- Prompt
Look for "white" in the material below and show each line that contains it.

Given records START

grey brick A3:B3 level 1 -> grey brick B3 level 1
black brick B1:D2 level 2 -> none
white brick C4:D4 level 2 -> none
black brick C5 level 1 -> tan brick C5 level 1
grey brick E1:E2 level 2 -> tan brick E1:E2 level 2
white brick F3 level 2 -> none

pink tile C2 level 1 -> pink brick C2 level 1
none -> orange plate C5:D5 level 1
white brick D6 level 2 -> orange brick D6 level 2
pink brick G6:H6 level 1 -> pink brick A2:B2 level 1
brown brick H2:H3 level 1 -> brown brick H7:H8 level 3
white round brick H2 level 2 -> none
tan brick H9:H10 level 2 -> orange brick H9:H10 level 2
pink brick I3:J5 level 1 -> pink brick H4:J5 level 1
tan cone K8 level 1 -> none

Given records END
Given records START

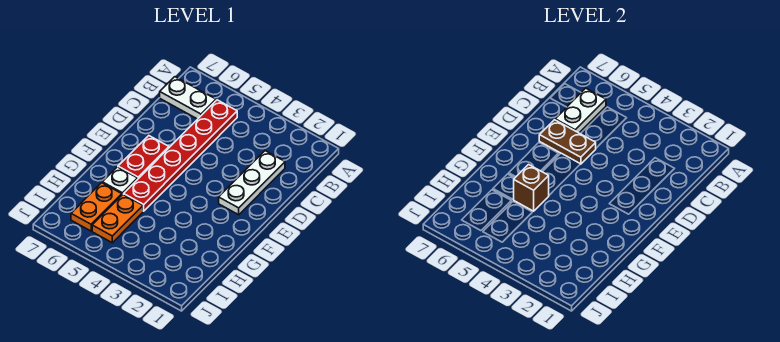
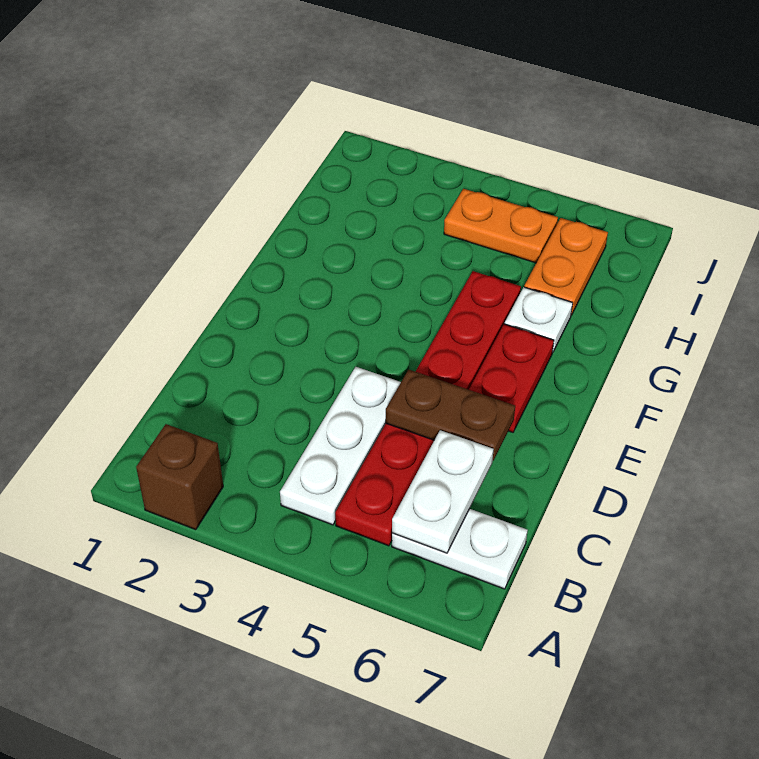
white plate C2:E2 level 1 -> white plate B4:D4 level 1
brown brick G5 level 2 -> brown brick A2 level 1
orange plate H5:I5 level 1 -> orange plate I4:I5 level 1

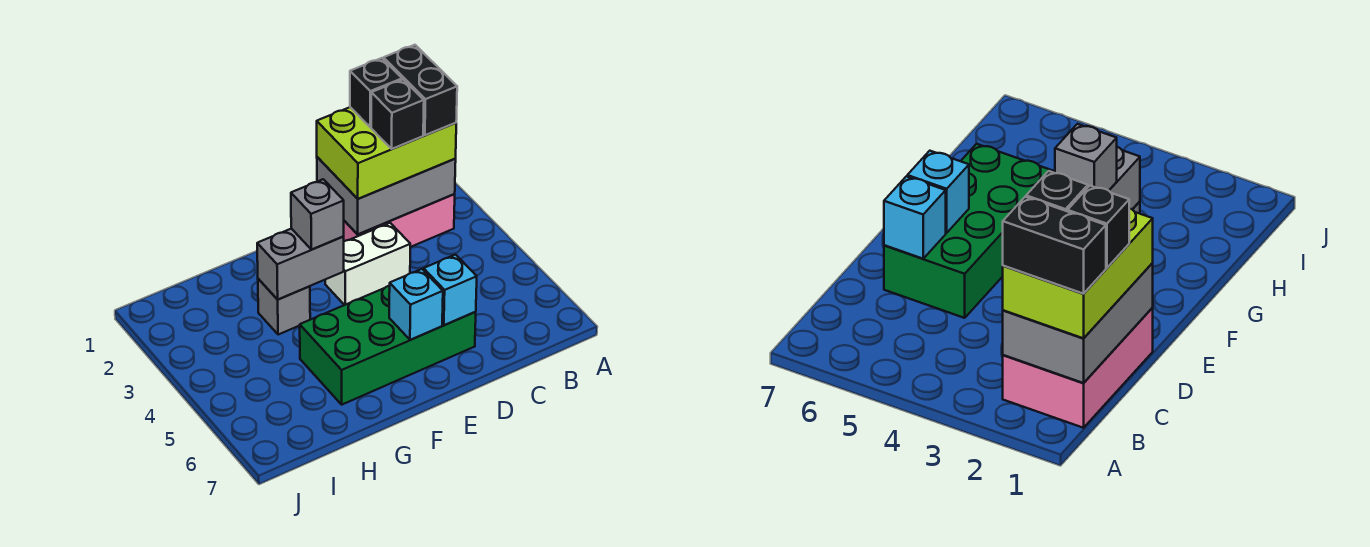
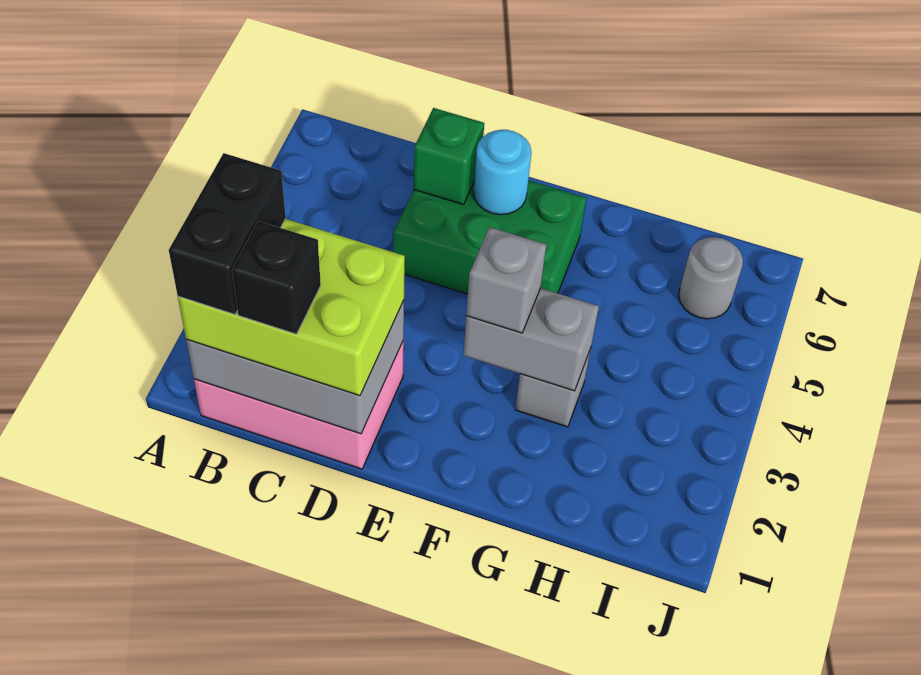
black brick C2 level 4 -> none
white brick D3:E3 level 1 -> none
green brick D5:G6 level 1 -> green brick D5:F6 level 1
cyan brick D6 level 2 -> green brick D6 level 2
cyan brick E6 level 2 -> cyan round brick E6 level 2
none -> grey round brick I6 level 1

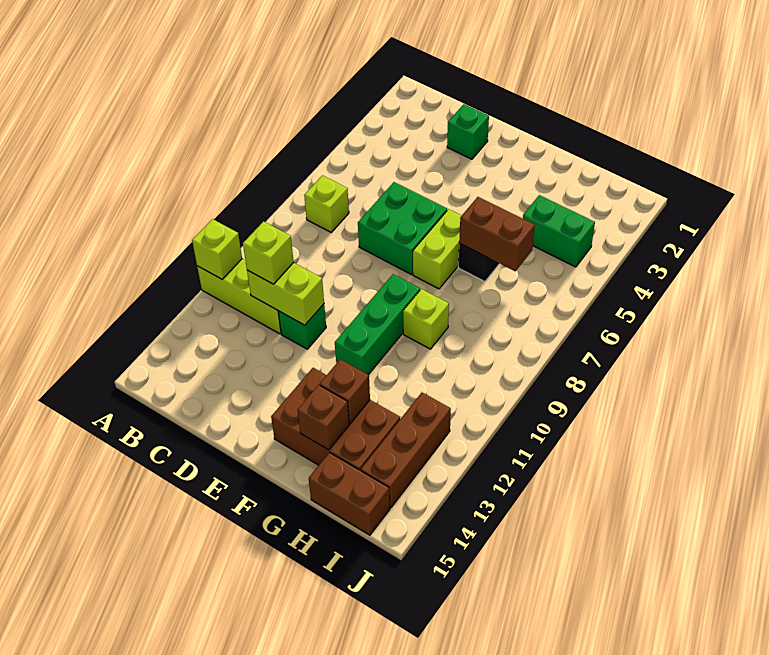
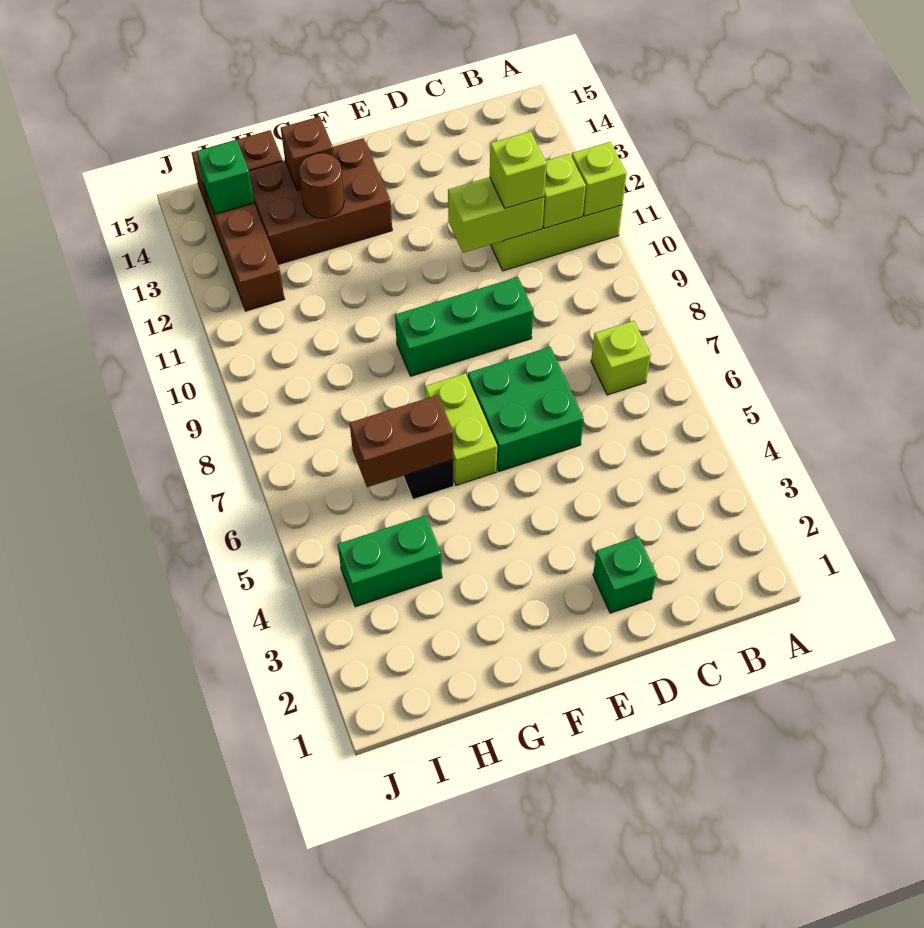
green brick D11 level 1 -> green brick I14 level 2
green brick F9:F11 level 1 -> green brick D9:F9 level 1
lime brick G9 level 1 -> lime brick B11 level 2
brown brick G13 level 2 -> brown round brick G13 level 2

Given records END
Given records START

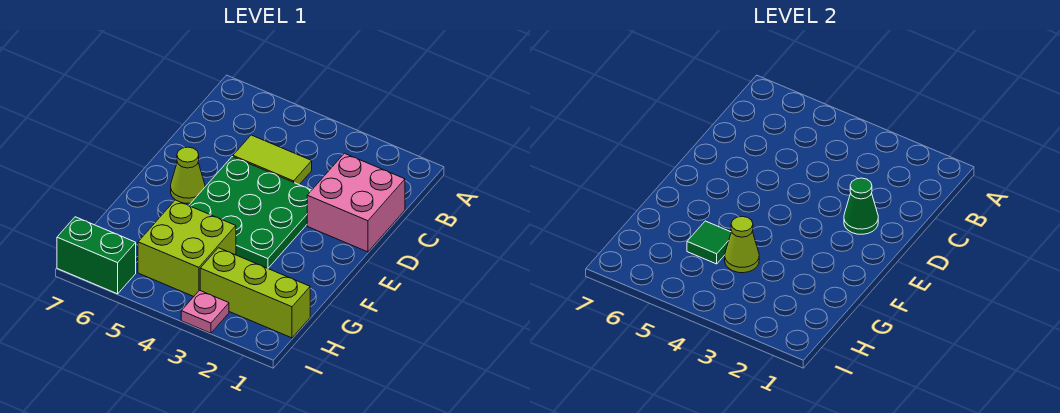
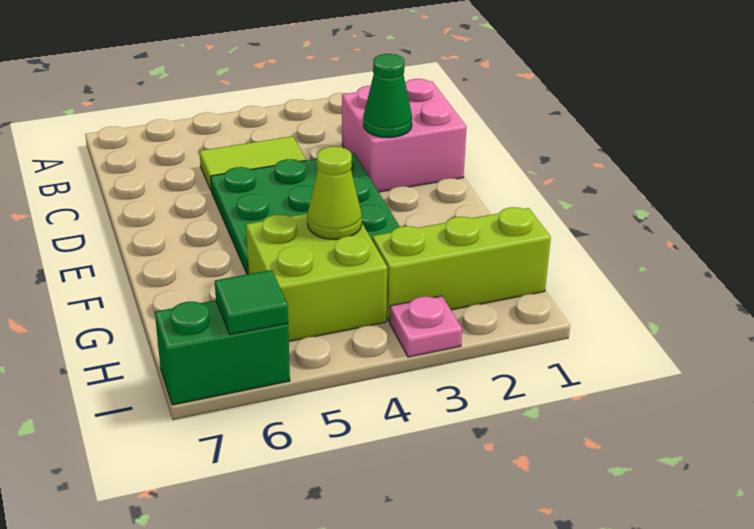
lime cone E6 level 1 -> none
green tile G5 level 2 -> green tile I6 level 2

Given records END

- Finished task
white brick C4:D4 level 2 -> none
white brick F3 level 2 -> none
white brick D6 level 2 -> orange brick D6 level 2
white round brick H2 level 2 -> none
white plate C2:E2 level 1 -> white plate B4:D4 level 1
white brick D3:E3 level 1 -> none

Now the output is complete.